● **WORK INSTRUCTIONS**: Make an exact copy of the records, with the images left out.

● **RECORDS FOR PROCESSING**:
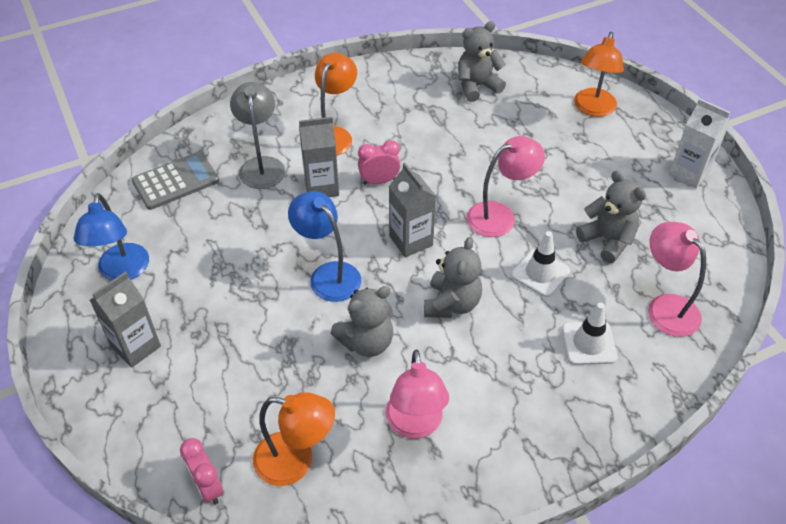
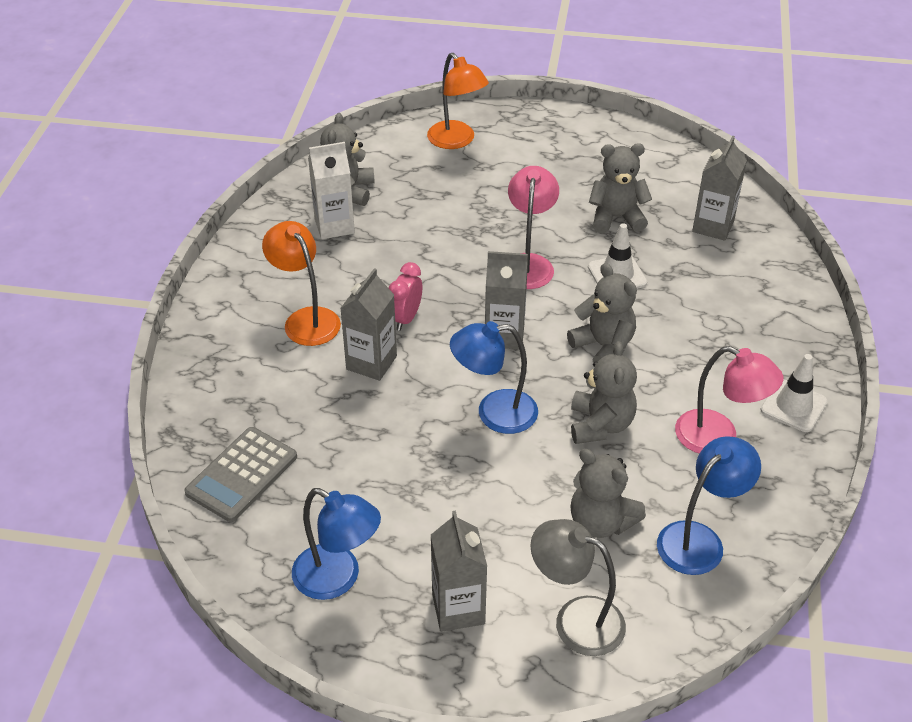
camera: 55 degrees left, 5 degrees down
(175, 181) = (242, 475): grey calculator -> grey calculator turned 150 degrees counterclockwise
(207, 487) = (682, 620): pink clock -> none
(261, 165) = (292, 393): grey lamp -> grey lamp (575, 620)
(269, 389) = (600, 522): none -> grey teddy bear
(296, 461) = (699, 539): orange lamp -> blue lamp
(588, 343) = (714, 288): white traffic cone -> white traffic cone (793, 406)
(665, 307) = (713, 226): pink lamp -> grey carton
(689, 173) = (586, 134): white carton -> white carton (334, 226)

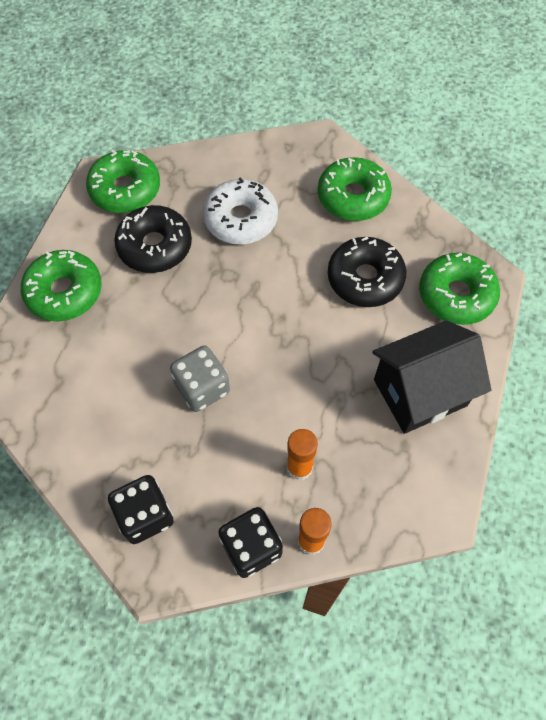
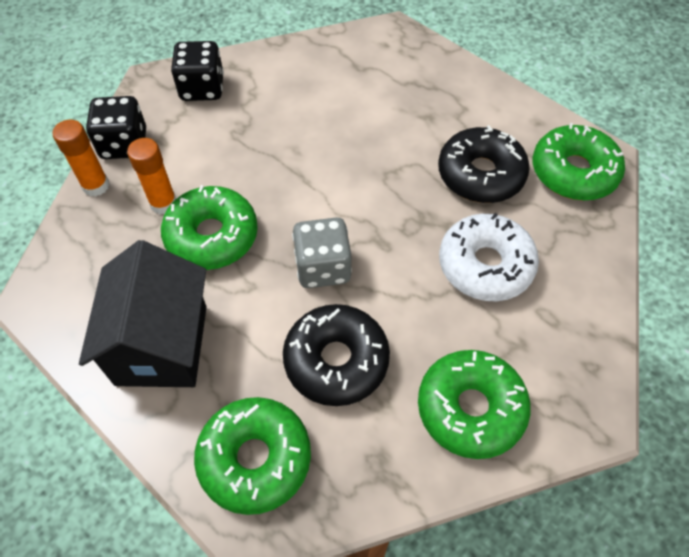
camera: 115 degrees right, 5 degrees down
(64, 292) = (455, 92): green donut -> green donut (212, 236)
(202, 388) = (291, 160): grey dice -> grey dice (323, 267)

● **THE COMPLETED TASK**:
camera: 55 degrees left, 5 degrees down
(175, 181) = (242, 475): grey calculator -> grey calculator turned 150 degrees counterclockwise
(207, 487) = (682, 620): pink clock -> none
(261, 165) = (292, 393): grey lamp -> grey lamp (575, 620)
(269, 389) = (600, 522): none -> grey teddy bear
(296, 461) = (699, 539): orange lamp -> blue lamp
(588, 343) = (714, 288): white traffic cone -> white traffic cone (793, 406)
(665, 307) = (713, 226): pink lamp -> grey carton
(689, 173) = (586, 134): white carton -> white carton (334, 226)

camera: 115 degrees right, 5 degrees down
(64, 292) = (455, 92): green donut -> green donut (212, 236)
(202, 388) = (291, 160): grey dice -> grey dice (323, 267)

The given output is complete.